(Task data)

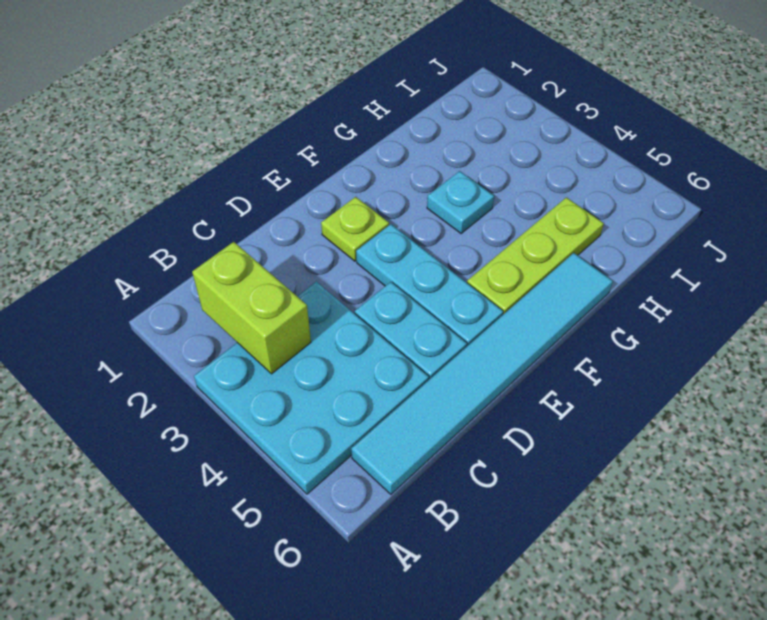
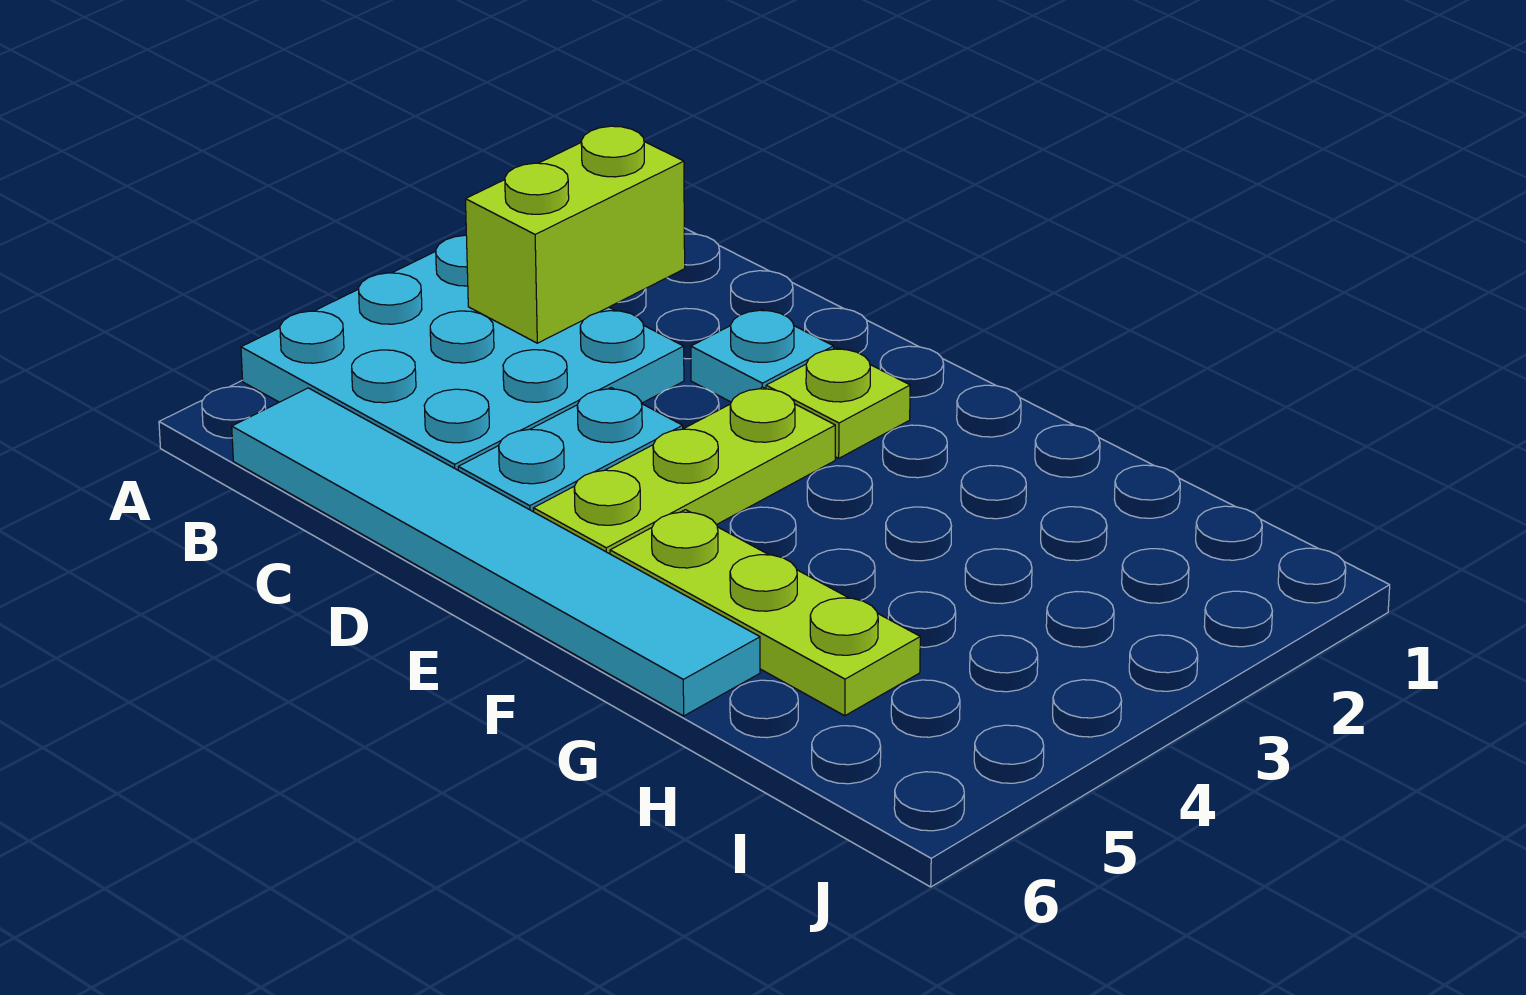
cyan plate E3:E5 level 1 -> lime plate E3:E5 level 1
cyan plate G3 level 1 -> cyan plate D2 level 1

(End Task data)
(Task data)

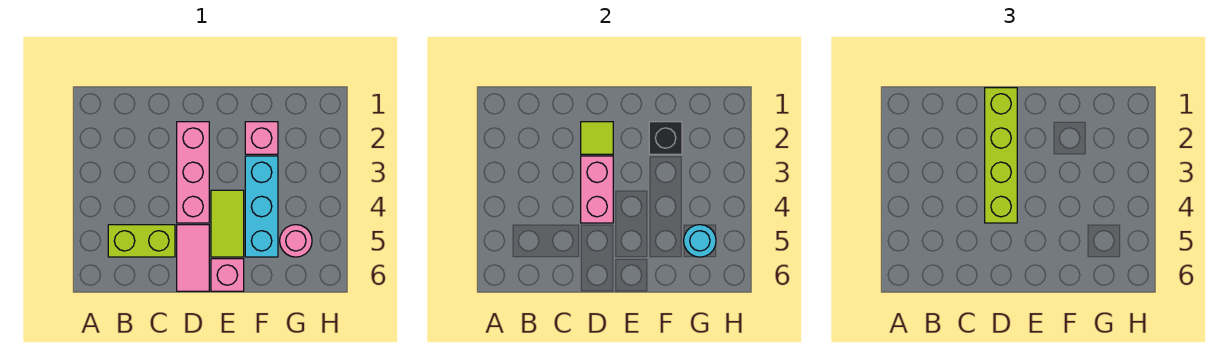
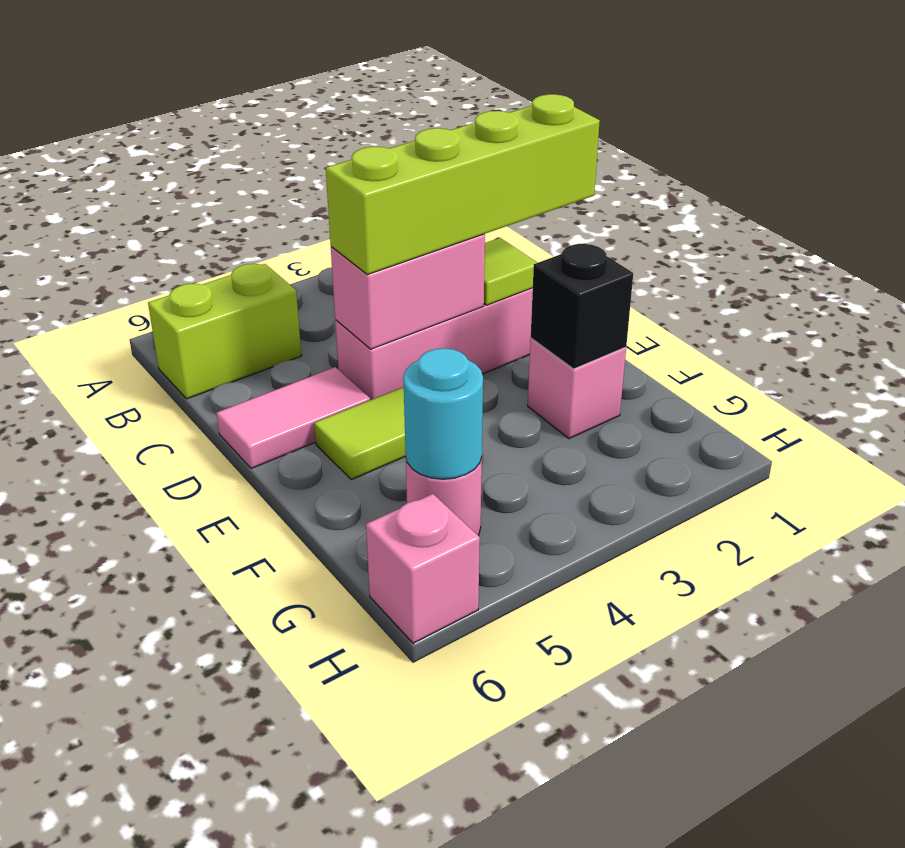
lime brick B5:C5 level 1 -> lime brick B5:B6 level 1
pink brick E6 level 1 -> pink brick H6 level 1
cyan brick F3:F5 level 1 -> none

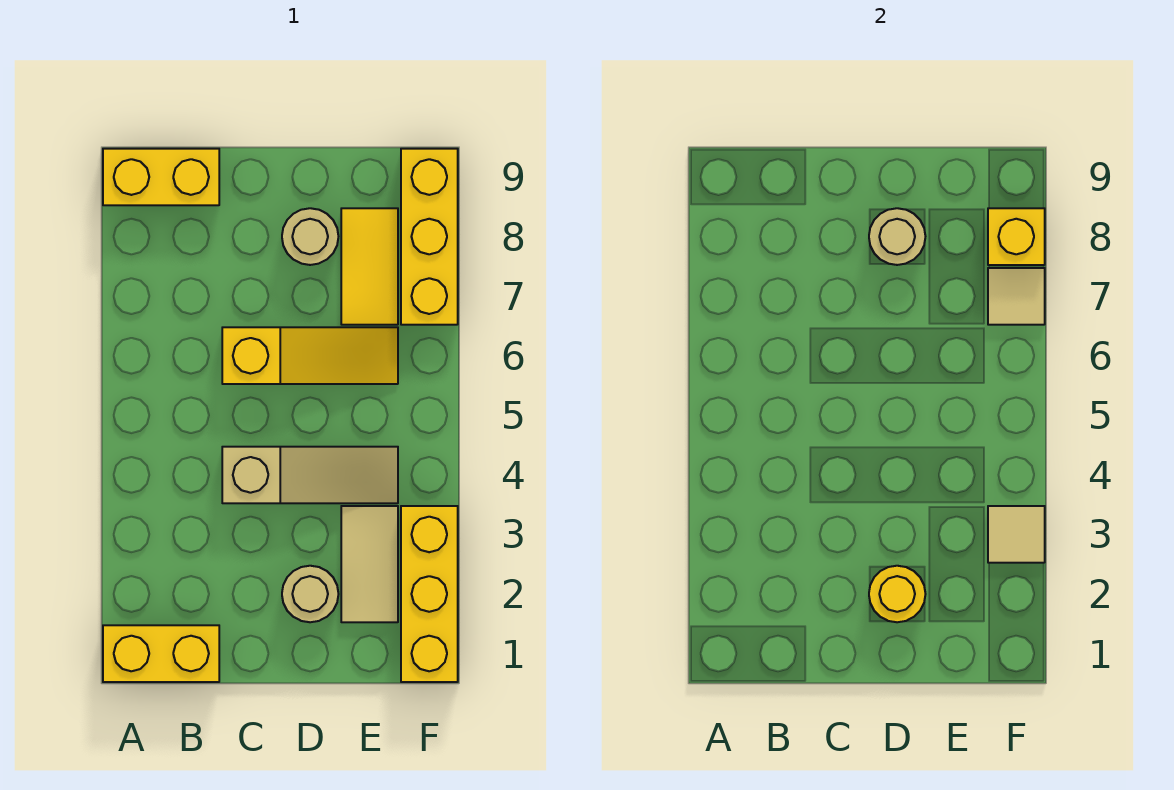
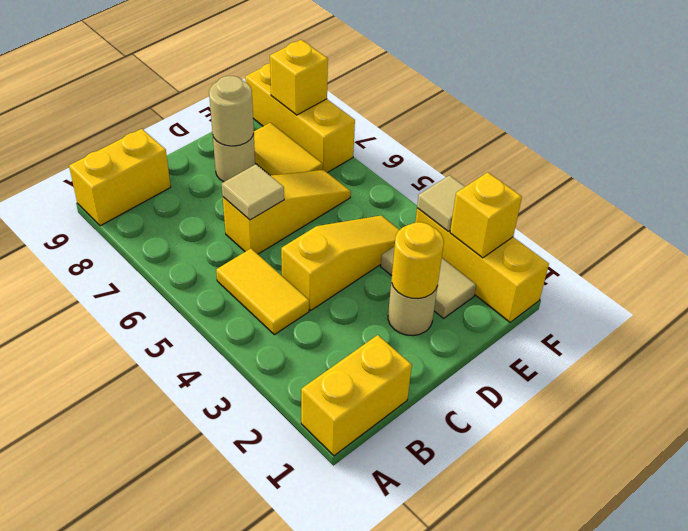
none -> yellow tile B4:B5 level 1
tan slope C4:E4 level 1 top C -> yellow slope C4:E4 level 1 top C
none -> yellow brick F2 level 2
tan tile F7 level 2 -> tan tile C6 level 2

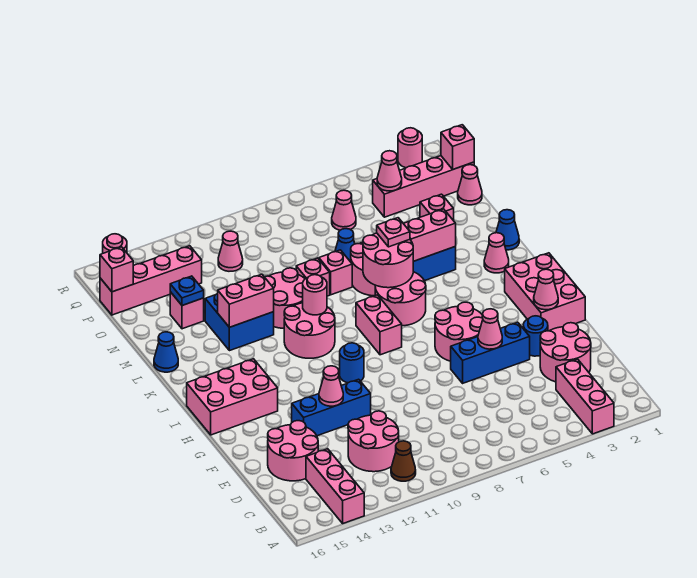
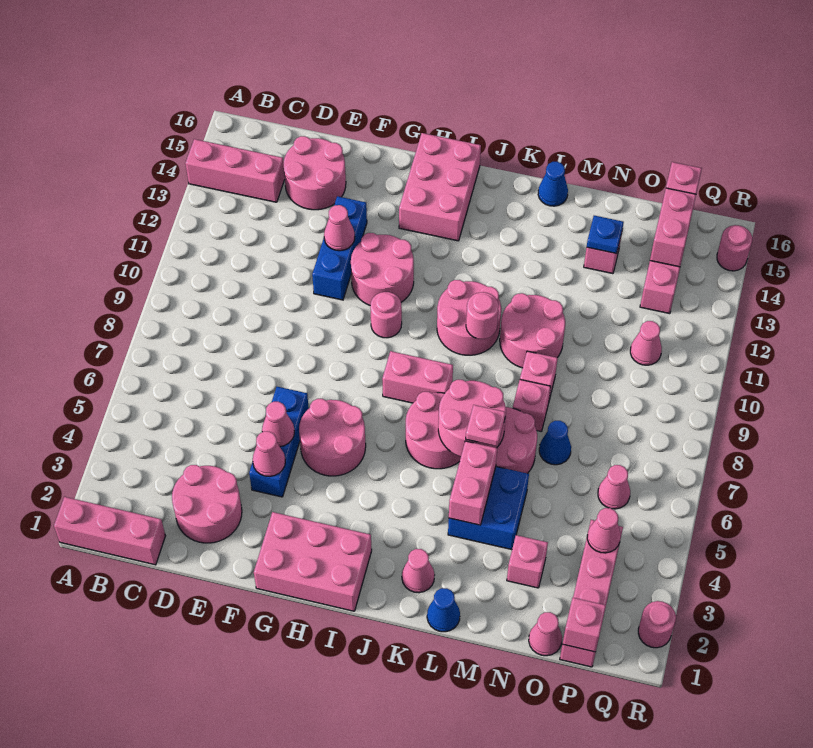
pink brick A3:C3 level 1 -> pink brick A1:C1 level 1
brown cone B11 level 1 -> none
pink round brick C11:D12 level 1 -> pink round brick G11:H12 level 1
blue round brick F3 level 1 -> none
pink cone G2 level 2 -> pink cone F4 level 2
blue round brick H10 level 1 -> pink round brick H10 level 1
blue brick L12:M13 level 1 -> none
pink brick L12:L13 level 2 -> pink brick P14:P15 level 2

(End Task data)

Beginning with the line holding "tan tile F7 level 2 -> tan tile C6 level 2" in the material above, restate word for word each line through the line holding "pink brick L12:L13", and exclude pictures.

tan tile F7 level 2 -> tan tile C6 level 2

pink brick A3:C3 level 1 -> pink brick A1:C1 level 1
brown cone B11 level 1 -> none
pink round brick C11:D12 level 1 -> pink round brick G11:H12 level 1
blue round brick F3 level 1 -> none
pink cone G2 level 2 -> pink cone F4 level 2
blue round brick H10 level 1 -> pink round brick H10 level 1
blue brick L12:M13 level 1 -> none
pink brick L12:L13 level 2 -> pink brick P14:P15 level 2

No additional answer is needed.